**Source material:**
——

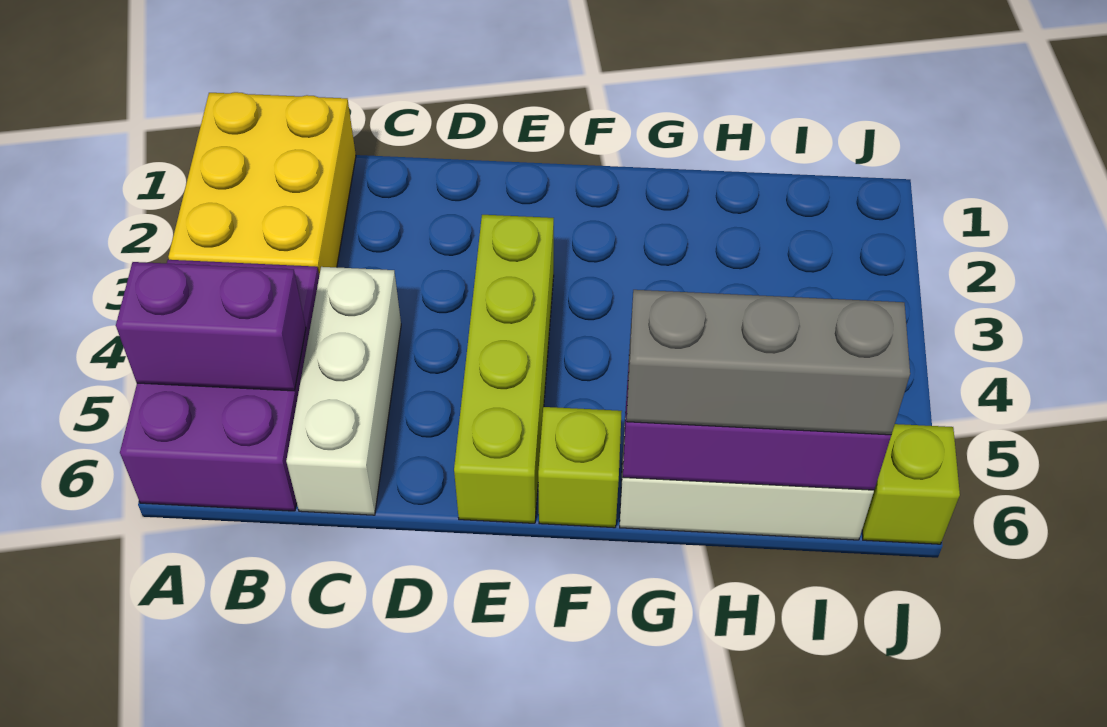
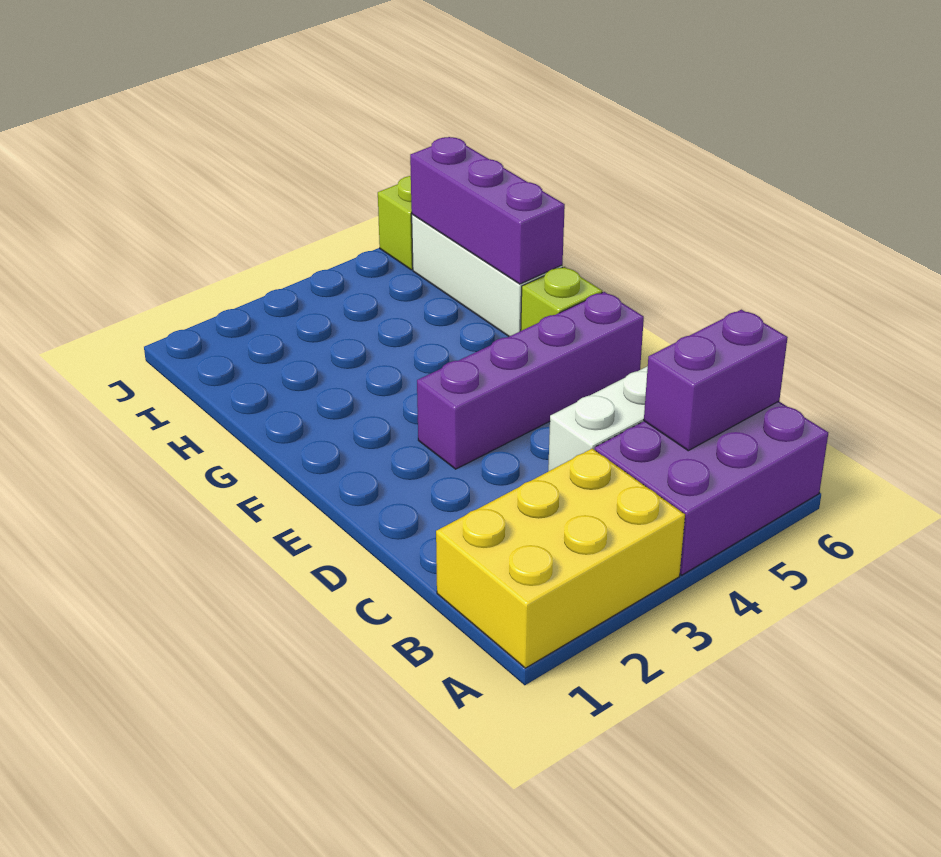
purple brick A5:B5 level 2 -> purple brick B5:B6 level 2
lime brick E3:E6 level 1 -> purple brick E3:E6 level 1
grey brick G6:I6 level 3 -> none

——

**What the exercise asks:** Scan the material above for the word "purple", and copy every line in which it is found.

**Answer space:**
purple brick A5:B5 level 2 -> purple brick B5:B6 level 2
lime brick E3:E6 level 1 -> purple brick E3:E6 level 1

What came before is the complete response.